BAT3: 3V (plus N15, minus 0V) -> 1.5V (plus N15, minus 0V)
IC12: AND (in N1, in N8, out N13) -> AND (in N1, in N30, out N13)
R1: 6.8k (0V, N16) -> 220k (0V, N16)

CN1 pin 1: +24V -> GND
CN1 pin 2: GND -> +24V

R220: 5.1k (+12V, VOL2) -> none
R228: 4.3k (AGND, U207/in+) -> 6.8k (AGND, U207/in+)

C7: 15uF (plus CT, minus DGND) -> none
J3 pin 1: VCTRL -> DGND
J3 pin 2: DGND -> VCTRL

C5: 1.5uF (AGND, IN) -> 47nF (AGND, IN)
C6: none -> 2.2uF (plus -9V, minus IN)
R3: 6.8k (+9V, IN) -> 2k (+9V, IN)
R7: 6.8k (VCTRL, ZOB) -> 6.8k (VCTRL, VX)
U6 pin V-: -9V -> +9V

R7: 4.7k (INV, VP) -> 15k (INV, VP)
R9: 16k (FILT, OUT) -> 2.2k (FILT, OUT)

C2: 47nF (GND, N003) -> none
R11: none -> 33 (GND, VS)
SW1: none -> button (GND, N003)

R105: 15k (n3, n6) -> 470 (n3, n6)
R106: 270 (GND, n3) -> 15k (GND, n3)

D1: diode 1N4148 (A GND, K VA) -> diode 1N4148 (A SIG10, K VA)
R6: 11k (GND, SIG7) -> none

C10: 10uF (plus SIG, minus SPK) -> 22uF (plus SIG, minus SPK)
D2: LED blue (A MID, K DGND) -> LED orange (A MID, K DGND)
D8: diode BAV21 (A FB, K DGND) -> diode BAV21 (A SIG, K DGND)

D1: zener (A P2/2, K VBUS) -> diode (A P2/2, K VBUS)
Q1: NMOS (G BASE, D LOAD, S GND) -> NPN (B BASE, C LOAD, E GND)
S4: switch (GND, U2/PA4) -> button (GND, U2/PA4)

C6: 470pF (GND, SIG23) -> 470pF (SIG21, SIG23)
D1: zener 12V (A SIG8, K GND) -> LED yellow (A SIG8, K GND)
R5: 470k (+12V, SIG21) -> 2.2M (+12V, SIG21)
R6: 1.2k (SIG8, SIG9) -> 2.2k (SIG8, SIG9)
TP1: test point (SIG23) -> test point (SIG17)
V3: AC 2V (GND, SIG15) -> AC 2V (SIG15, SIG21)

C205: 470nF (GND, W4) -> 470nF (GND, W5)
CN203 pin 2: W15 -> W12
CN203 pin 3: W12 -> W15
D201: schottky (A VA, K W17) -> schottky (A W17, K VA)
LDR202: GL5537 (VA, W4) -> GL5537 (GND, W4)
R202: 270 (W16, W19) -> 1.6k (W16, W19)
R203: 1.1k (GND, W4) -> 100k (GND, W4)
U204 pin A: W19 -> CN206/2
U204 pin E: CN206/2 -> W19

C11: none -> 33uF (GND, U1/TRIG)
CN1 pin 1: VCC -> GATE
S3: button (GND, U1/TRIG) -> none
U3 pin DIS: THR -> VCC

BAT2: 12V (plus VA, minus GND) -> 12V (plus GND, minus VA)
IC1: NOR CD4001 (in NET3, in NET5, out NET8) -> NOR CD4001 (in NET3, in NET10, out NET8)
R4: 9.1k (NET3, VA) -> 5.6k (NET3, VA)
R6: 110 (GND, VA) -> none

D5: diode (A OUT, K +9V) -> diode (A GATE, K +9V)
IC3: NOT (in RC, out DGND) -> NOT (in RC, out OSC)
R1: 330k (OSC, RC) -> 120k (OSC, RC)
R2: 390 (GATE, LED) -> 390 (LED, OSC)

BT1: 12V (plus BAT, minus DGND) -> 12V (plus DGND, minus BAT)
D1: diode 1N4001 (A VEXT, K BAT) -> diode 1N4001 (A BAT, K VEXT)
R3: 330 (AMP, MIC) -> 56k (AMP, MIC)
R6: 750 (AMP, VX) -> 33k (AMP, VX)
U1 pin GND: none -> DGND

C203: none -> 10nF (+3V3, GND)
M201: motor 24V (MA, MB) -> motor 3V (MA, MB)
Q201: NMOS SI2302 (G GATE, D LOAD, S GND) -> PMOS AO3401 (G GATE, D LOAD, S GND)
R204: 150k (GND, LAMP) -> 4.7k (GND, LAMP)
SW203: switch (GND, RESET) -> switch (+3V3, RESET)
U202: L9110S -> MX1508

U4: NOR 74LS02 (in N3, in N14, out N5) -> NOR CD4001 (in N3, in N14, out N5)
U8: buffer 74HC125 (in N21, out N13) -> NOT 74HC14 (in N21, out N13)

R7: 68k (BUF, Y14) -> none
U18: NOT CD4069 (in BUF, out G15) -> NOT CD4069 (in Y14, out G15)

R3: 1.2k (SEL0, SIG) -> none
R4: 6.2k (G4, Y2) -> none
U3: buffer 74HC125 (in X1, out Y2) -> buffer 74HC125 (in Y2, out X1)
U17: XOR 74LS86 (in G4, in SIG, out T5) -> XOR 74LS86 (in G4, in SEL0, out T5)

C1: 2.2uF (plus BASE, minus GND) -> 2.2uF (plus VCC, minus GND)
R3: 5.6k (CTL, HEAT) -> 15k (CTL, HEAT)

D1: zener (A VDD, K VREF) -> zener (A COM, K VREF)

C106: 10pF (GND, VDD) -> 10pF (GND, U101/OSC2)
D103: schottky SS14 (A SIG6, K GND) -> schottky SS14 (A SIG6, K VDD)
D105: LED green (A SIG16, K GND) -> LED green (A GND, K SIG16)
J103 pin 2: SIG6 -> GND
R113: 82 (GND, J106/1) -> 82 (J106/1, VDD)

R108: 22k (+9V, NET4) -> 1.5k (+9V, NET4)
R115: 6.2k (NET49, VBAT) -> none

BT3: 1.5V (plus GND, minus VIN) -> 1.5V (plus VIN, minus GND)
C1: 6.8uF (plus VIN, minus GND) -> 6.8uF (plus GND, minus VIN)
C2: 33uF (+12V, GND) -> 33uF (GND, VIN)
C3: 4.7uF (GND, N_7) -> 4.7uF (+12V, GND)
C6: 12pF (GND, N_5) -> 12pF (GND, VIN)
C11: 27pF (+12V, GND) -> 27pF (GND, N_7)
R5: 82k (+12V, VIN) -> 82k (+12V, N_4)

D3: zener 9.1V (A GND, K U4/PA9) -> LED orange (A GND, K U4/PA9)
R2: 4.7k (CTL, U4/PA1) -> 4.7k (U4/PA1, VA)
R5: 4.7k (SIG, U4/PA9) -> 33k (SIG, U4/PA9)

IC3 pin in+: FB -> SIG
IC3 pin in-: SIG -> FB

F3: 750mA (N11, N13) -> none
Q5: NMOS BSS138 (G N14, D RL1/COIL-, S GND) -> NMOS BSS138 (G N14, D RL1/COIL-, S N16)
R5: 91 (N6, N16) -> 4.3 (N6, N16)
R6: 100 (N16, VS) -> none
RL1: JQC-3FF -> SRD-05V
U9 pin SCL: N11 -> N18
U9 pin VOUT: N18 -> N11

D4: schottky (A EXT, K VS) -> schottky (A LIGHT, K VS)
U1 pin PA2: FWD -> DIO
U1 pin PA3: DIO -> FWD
═══
• **Exercise objective**: Copy out every line of the entries where the string "LOAD" shows up.

• **Response**:
Q1: NMOS (G BASE, D LOAD, S GND) -> NPN (B BASE, C LOAD, E GND)
Q201: NMOS SI2302 (G GATE, D LOAD, S GND) -> PMOS AO3401 (G GATE, D LOAD, S GND)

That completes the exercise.